◆ **Assigned task**: Search the records for the line with "FAN1 pin SIG: A0 -> D0". Output that line and each line after it, exactly, and stop at the end; omit pictures.

[Before-and-after change records]
== == ==

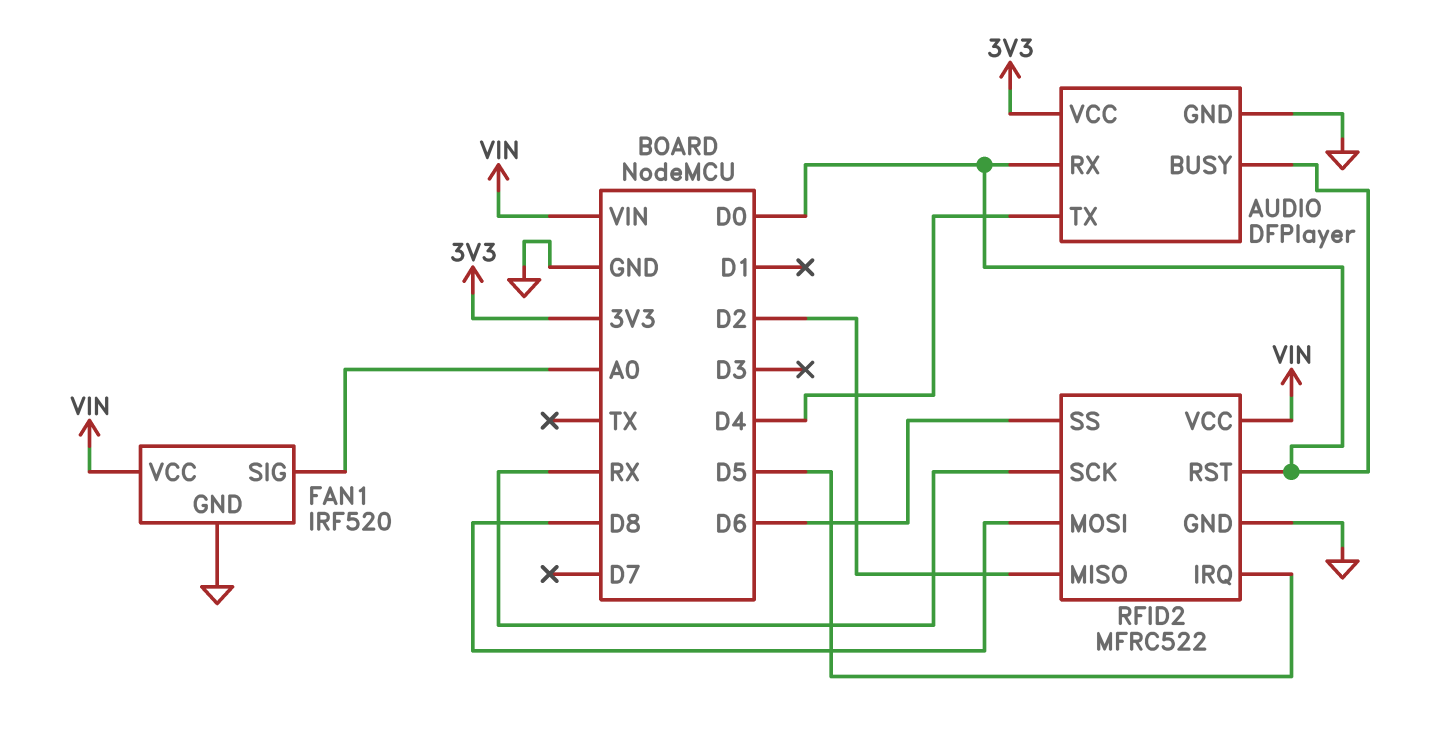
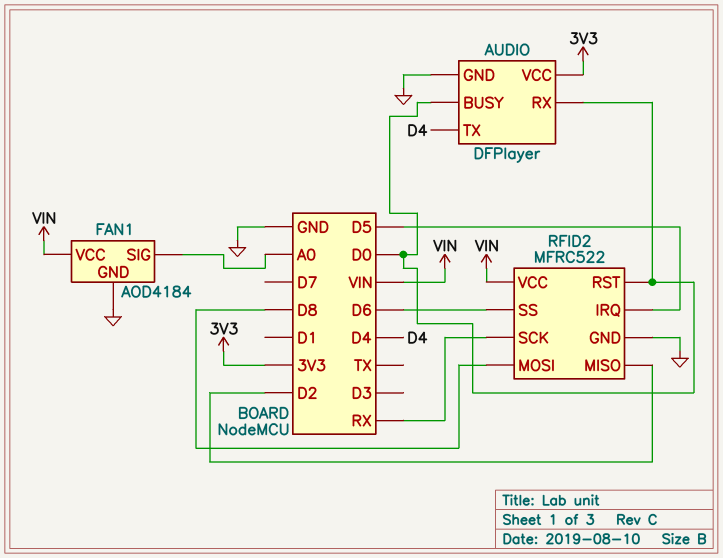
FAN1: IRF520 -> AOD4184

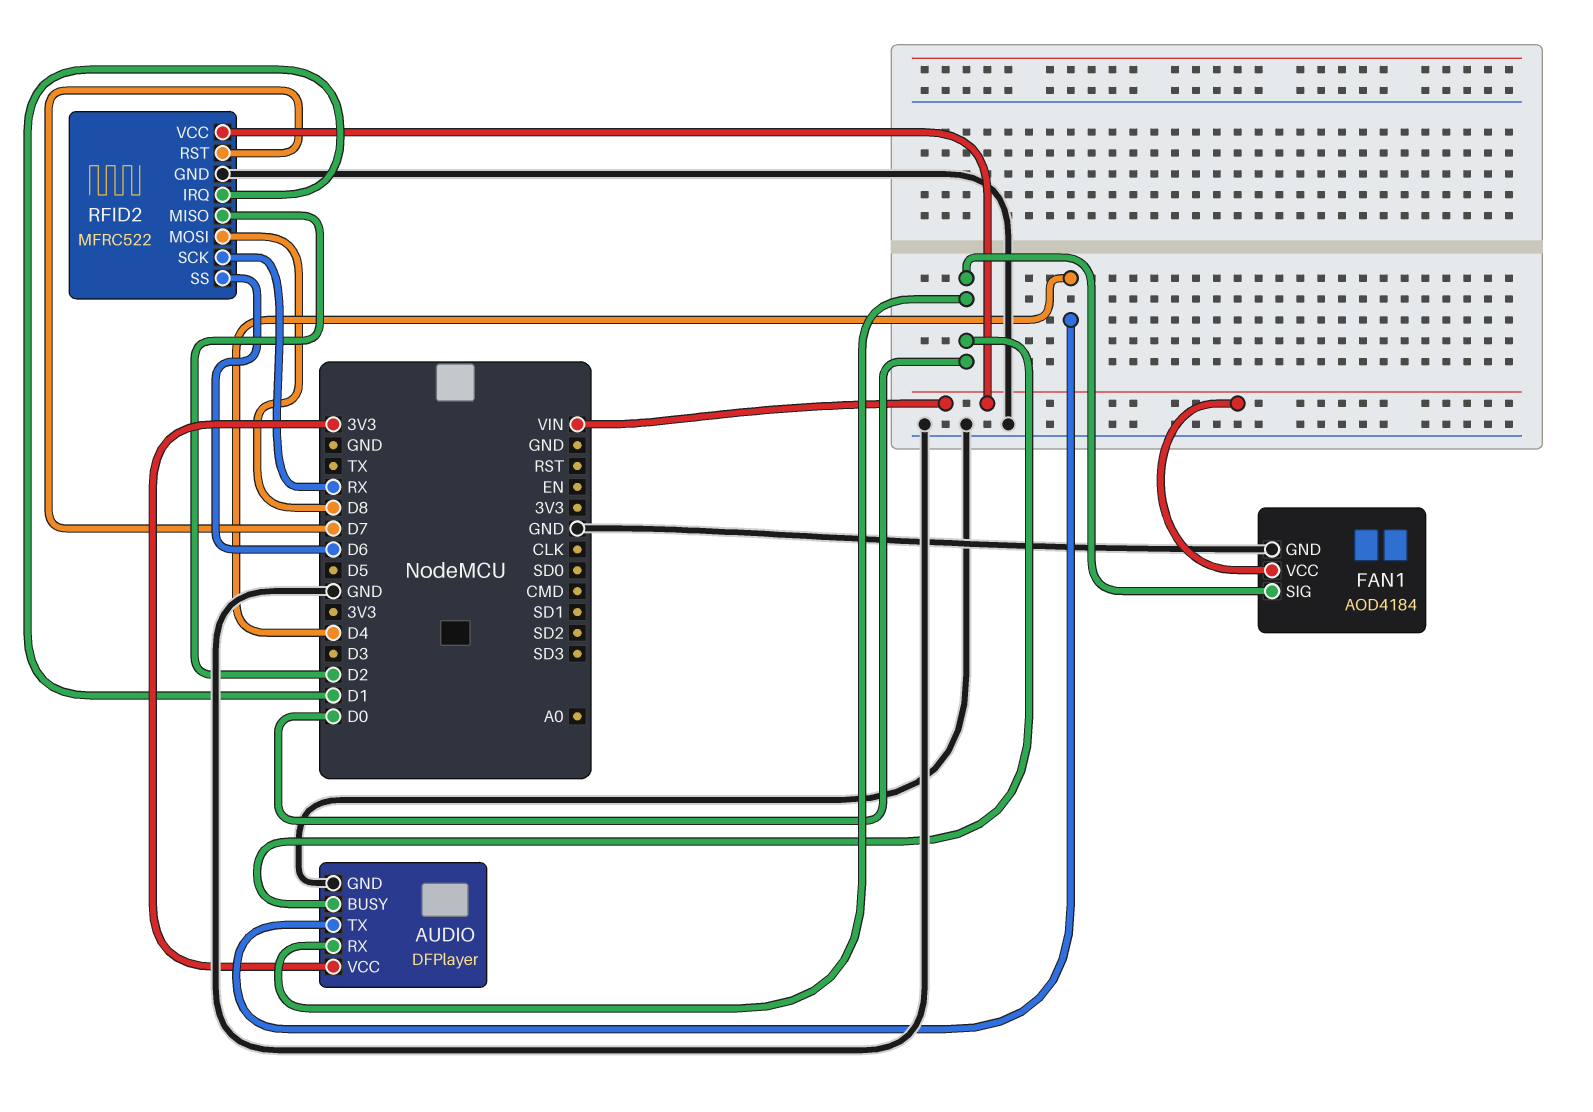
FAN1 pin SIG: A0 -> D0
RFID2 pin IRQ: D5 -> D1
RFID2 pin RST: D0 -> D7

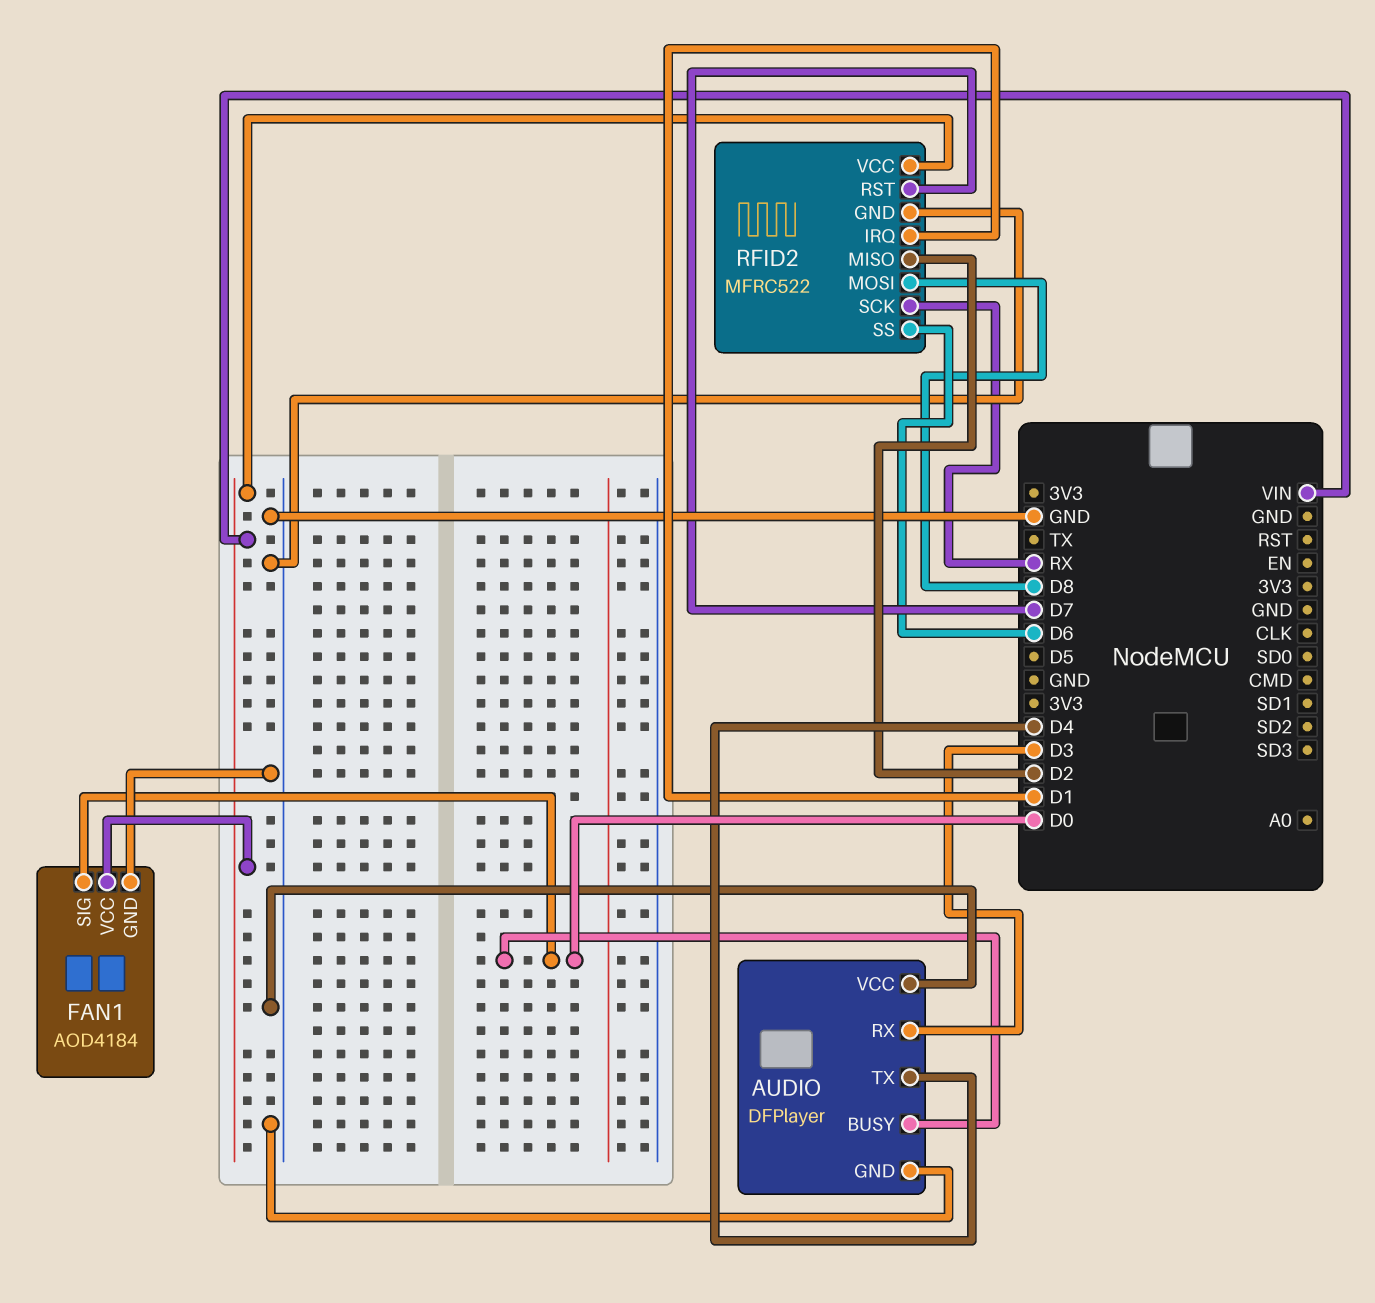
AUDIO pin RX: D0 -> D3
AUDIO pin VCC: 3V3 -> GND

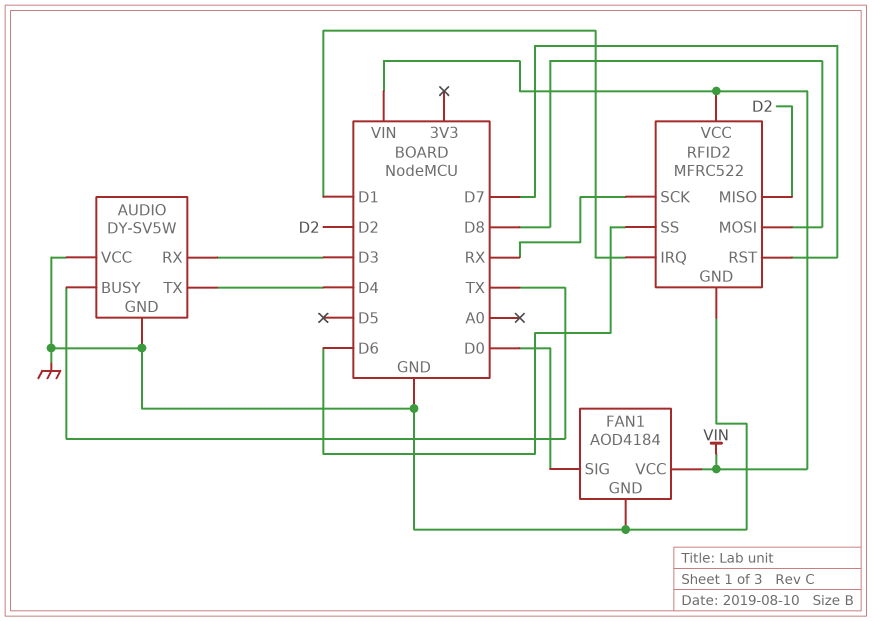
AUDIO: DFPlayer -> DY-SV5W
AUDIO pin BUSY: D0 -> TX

== == ==

◆ **Solution to this problem**:
FAN1 pin SIG: A0 -> D0
RFID2 pin IRQ: D5 -> D1
RFID2 pin RST: D0 -> D7

AUDIO pin RX: D0 -> D3
AUDIO pin VCC: 3V3 -> GND

AUDIO: DFPlayer -> DY-SV5W
AUDIO pin BUSY: D0 -> TX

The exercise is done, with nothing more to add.